-- Dataset content follows --

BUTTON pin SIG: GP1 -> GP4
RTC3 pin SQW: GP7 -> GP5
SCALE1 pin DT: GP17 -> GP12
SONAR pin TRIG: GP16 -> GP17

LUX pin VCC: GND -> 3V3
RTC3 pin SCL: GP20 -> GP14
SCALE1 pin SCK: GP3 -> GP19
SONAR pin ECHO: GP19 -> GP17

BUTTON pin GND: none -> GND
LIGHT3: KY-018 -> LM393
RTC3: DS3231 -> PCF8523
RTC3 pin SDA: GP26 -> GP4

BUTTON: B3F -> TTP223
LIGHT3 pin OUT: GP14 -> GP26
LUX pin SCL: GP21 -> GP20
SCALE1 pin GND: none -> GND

-- Dataset content concluded --
-- Dataset content follows --

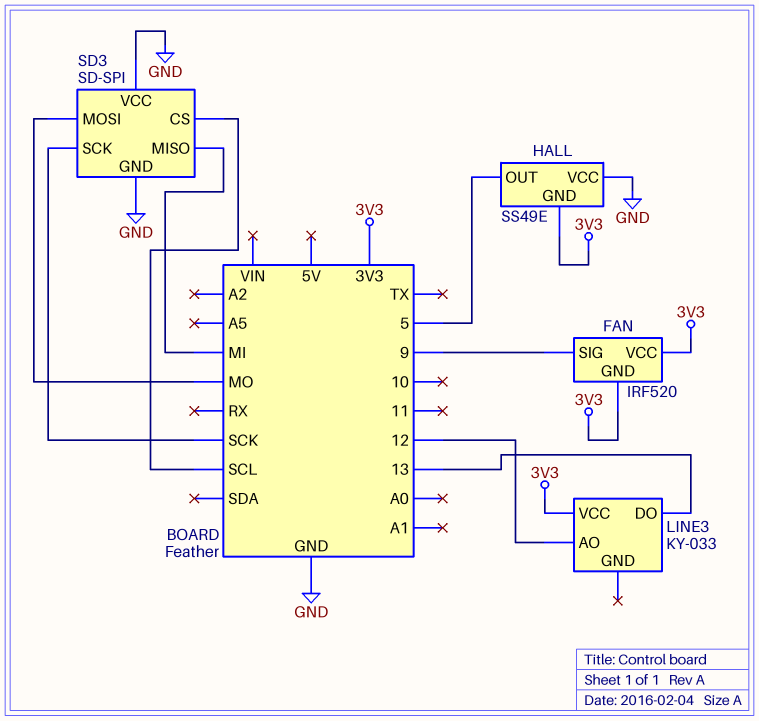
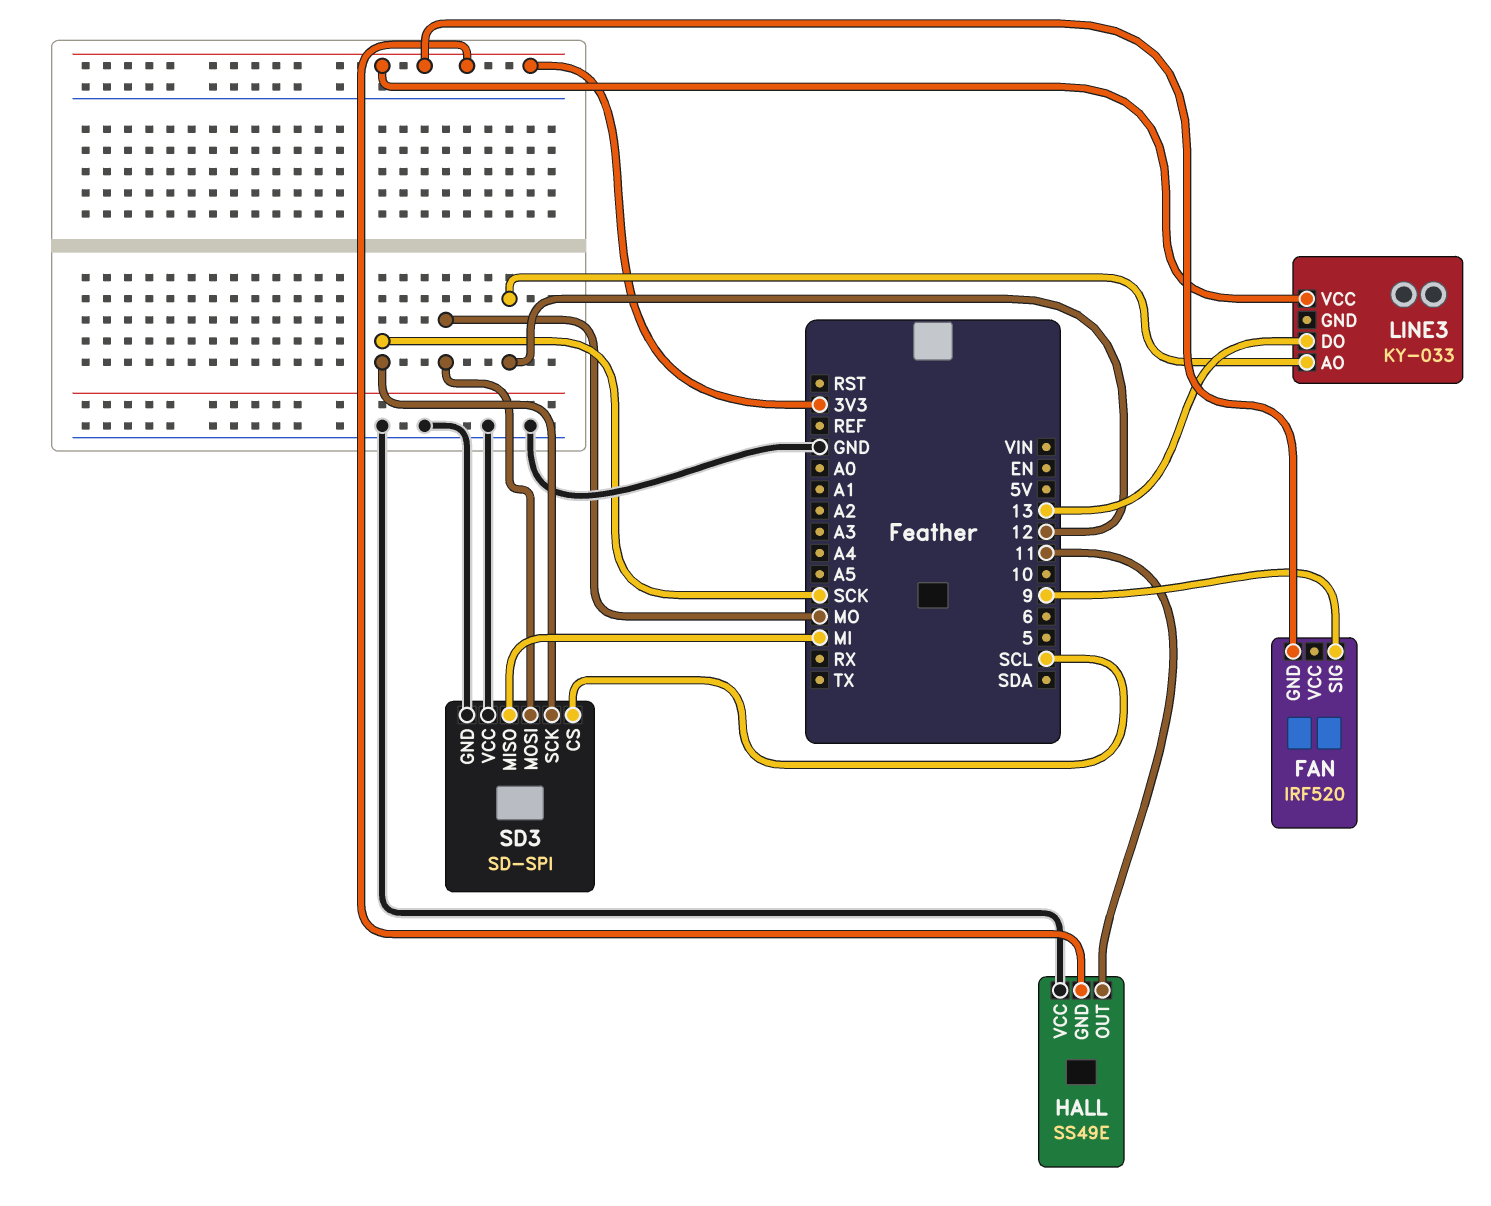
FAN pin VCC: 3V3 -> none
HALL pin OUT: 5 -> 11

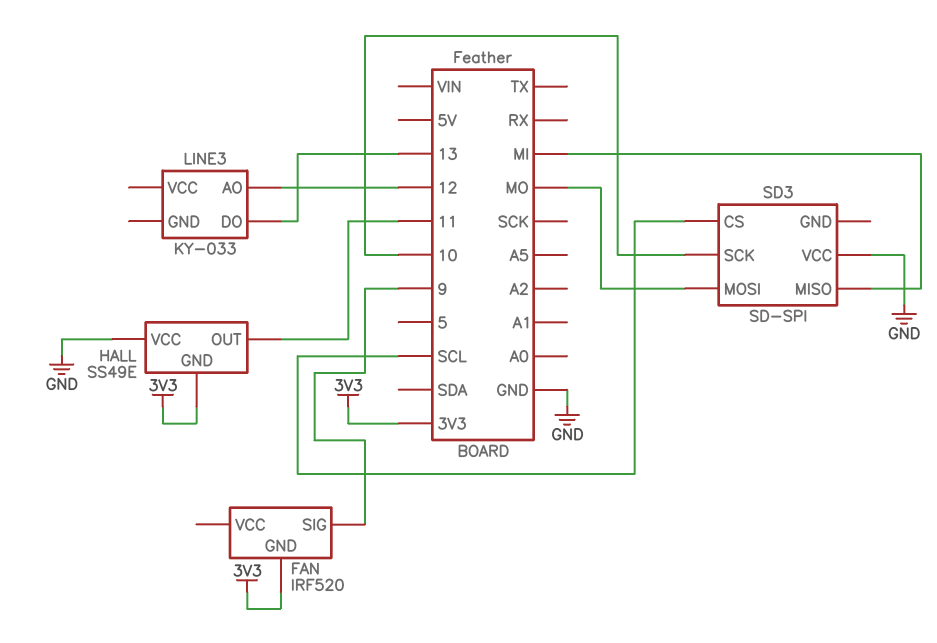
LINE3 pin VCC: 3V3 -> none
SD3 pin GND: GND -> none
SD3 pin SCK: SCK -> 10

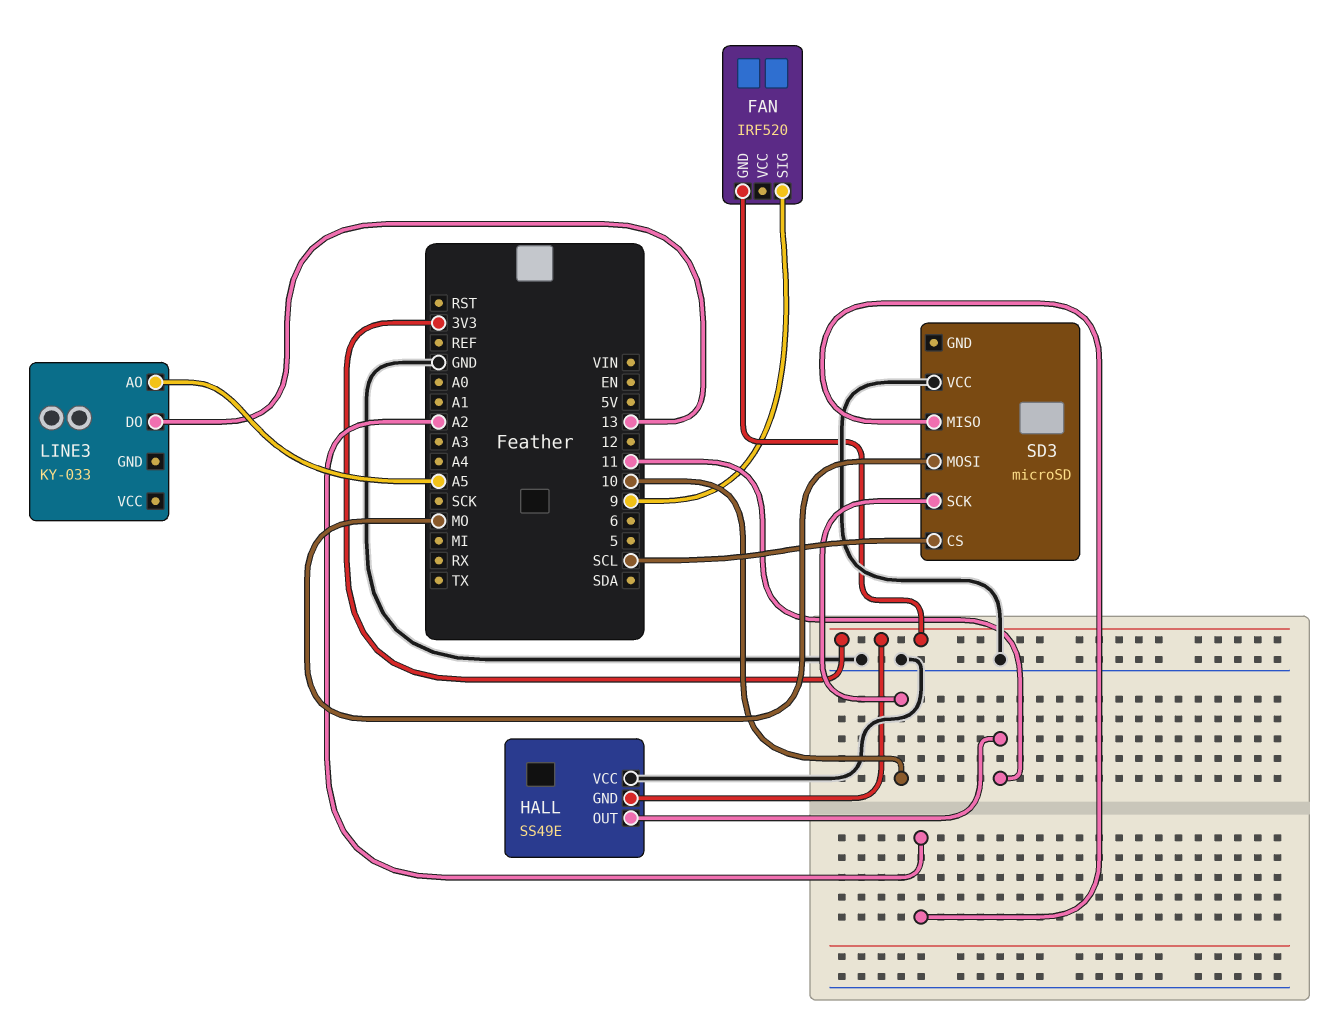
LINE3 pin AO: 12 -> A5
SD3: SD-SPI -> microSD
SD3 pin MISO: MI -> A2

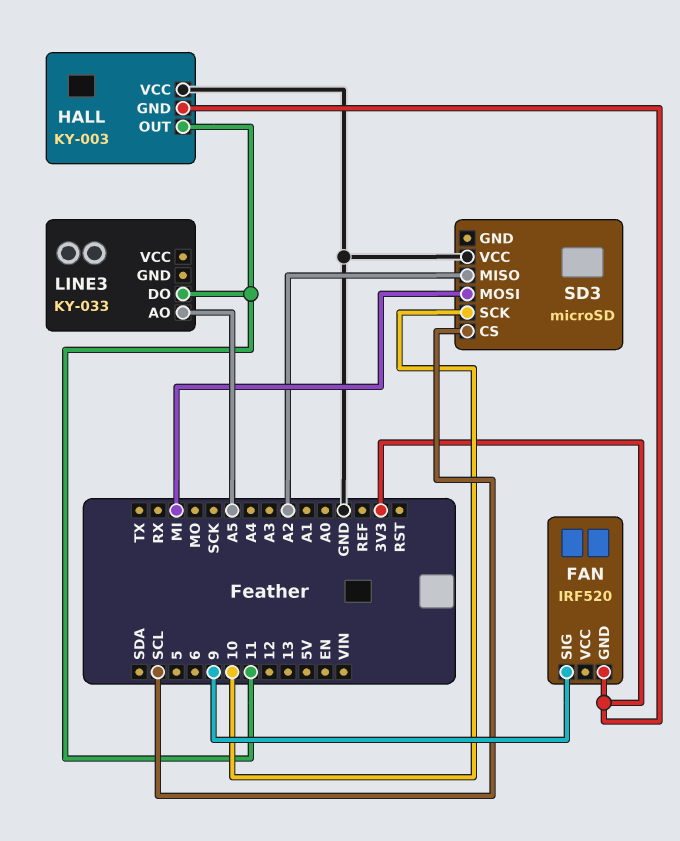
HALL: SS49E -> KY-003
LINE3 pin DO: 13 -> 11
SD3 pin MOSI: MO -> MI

-- Dataset content concluded --

The answer is the lines of the material above, from the one containing "SD3 pin MISO: MI -> A2" down to the one containing "SD3 pin MOSI: MO -> MI", given exactly and without images.

▶ **Result**:
SD3 pin MISO: MI -> A2

HALL: SS49E -> KY-003
LINE3 pin DO: 13 -> 11
SD3 pin MOSI: MO -> MI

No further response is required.